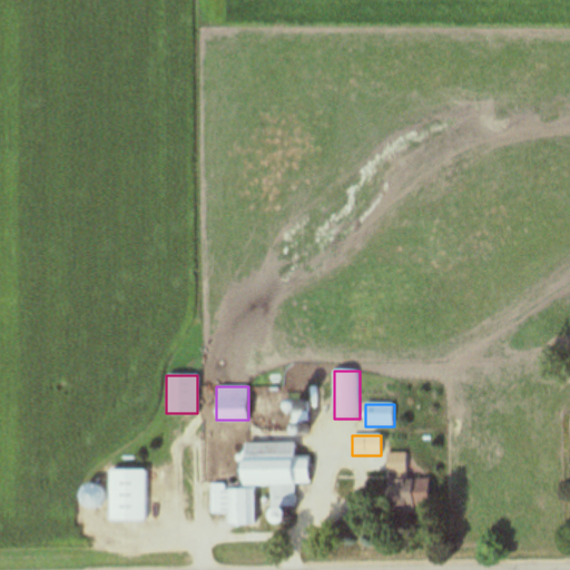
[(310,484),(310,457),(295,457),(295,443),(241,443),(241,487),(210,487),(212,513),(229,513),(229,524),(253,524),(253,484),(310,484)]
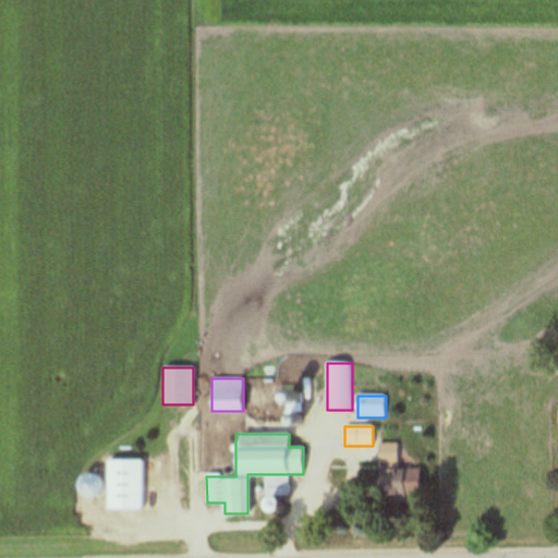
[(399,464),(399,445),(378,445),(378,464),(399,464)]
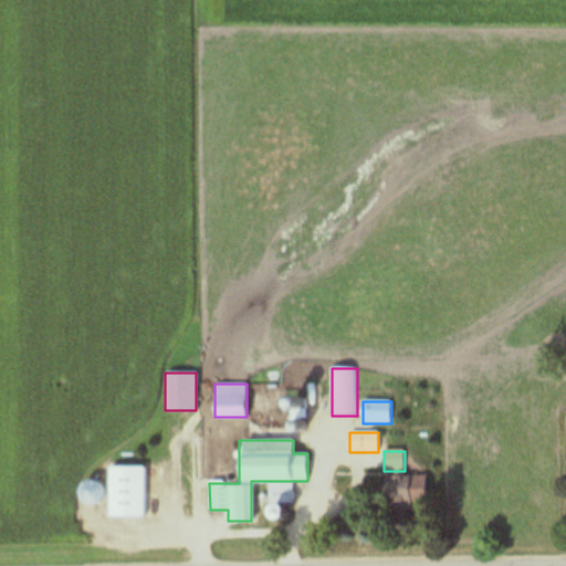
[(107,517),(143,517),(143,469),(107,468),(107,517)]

════

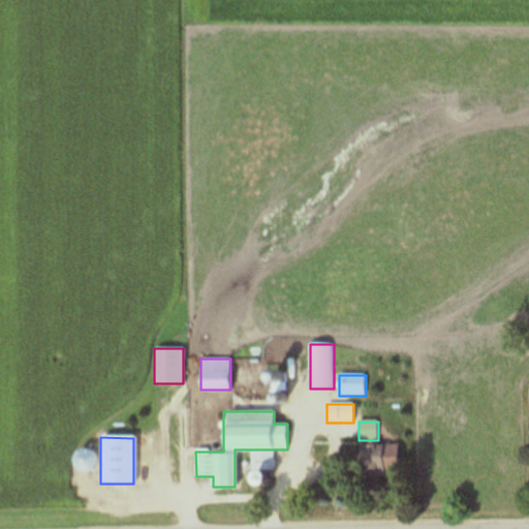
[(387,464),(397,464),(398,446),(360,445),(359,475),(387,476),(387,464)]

════

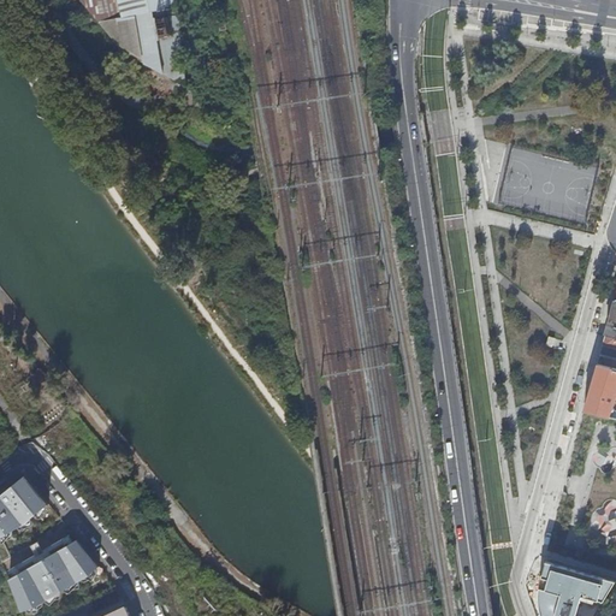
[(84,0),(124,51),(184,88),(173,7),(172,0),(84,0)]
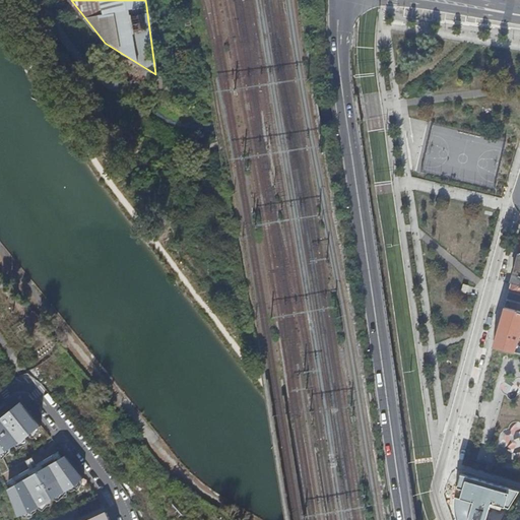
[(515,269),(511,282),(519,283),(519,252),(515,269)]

════

What you write out is the stretch of entries from the line containing "[(399,464),(399,445),(378,445),(378,464),(399,464)]" to the line containing "[(107,517),(143,517),(143,469),(107,468),(107,517)]", word for word, with both end lines and no pictures.

[(399,464),(399,445),(378,445),(378,464),(399,464)]
[(107,517),(143,517),(143,469),(107,468),(107,517)]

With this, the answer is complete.